» **THE DATA**:
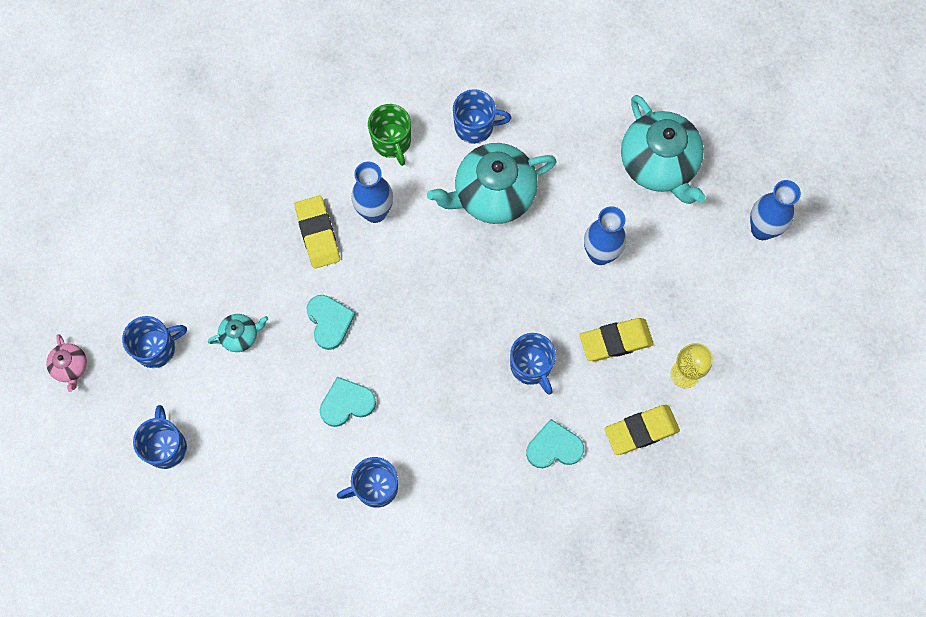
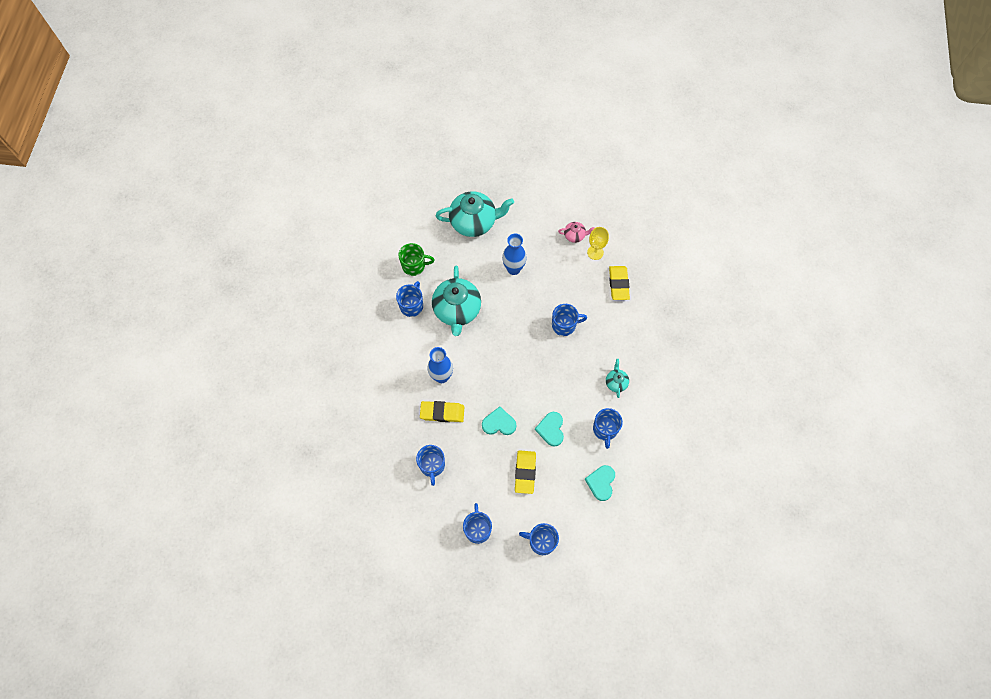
camera: 70 degrees left, 5 degrees down
pink teapot [46,334,87,392] -> pink teapot moved to [558,222,595,243]
turquoise teapot [208,314,268,352] -> turquoise teapot moved to [606,359,629,398]
green mug [368,104,411,166] -> green mug moved to [399,243,435,276]
turquoise heart [526,419,584,468] -> turquoise heart moved to [585,465,615,501]
yellow eraser [580,318,654,361] -> yellow eraser moved to [515,450,536,494]
blue vase [750,180,801,240] -> none
none -> blue mug [416,445,445,486]

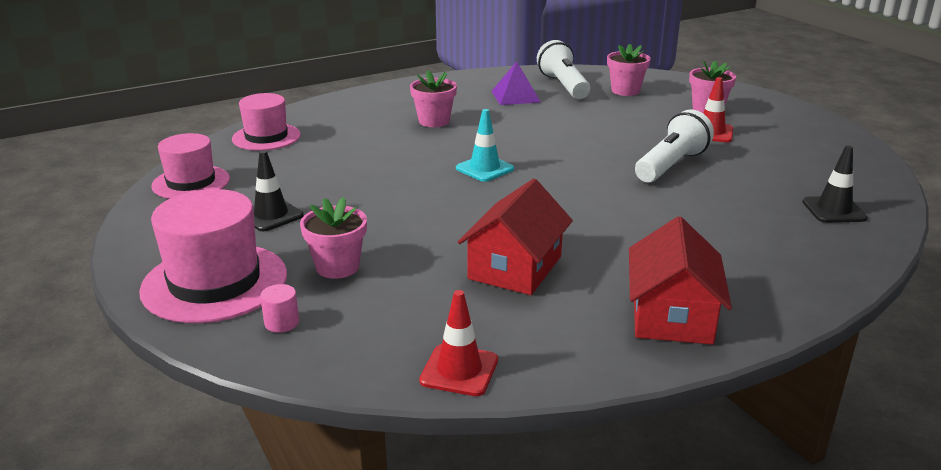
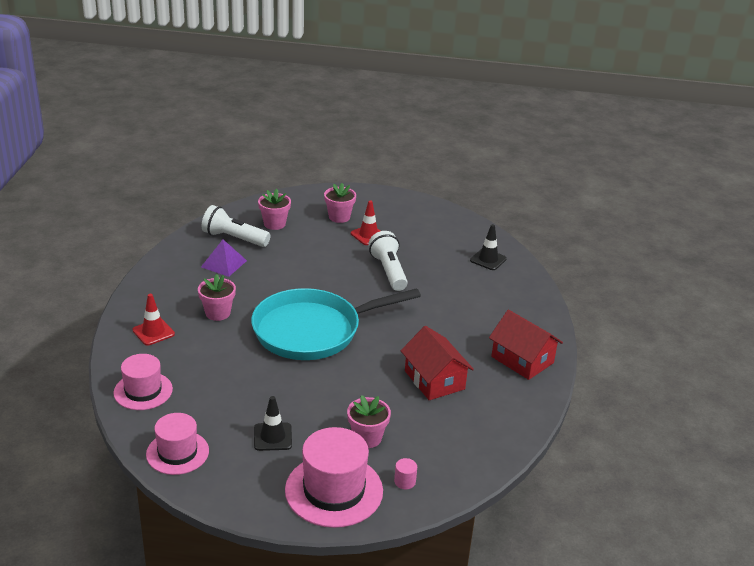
camera: 55 degrees left, 5 degrees up
red traffic cone [419,290,498,396] -> red traffic cone moved to [132,294,175,346]
turquoise traffic cone [456,109,514,182] -> turquoise pan [251,288,421,360]

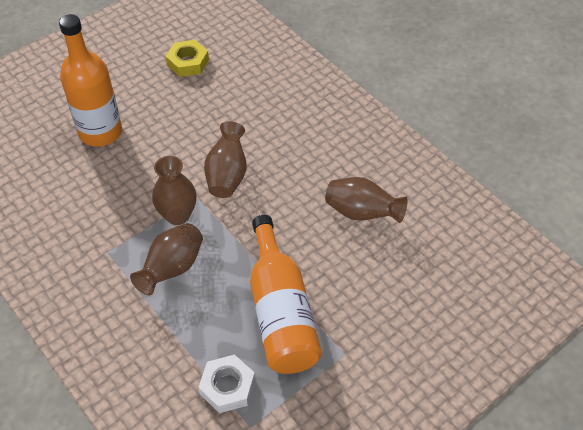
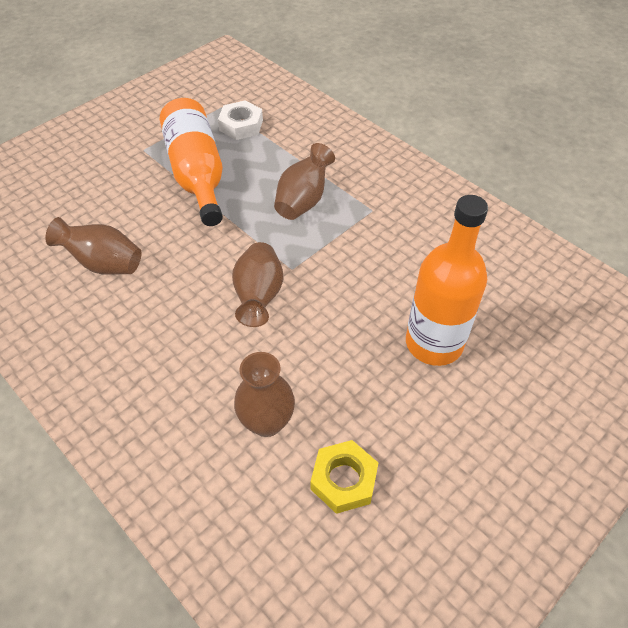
camera: 175 degrees right, 0 degrees up
brown vase [152,156,197,225] -> brown vase moved to [234,352,295,437]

» **PROBLEM DESCRIPTION**: Return all entries preceding this task exactly as they stand, leaving any picture out.

» **SOLUTION**:
camera: 70 degrees left, 5 degrees down
pink teapot [46,334,87,392] -> pink teapot moved to [558,222,595,243]
turquoise teapot [208,314,268,352] -> turquoise teapot moved to [606,359,629,398]
green mug [368,104,411,166] -> green mug moved to [399,243,435,276]
turquoise heart [526,419,584,468] -> turquoise heart moved to [585,465,615,501]
yellow eraser [580,318,654,361] -> yellow eraser moved to [515,450,536,494]
blue vase [750,180,801,240] -> none
none -> blue mug [416,445,445,486]

camera: 55 degrees left, 5 degrees up
red traffic cone [419,290,498,396] -> red traffic cone moved to [132,294,175,346]
turquoise traffic cone [456,109,514,182] -> turquoise pan [251,288,421,360]

camera: 175 degrees right, 0 degrees up
brown vase [152,156,197,225] -> brown vase moved to [234,352,295,437]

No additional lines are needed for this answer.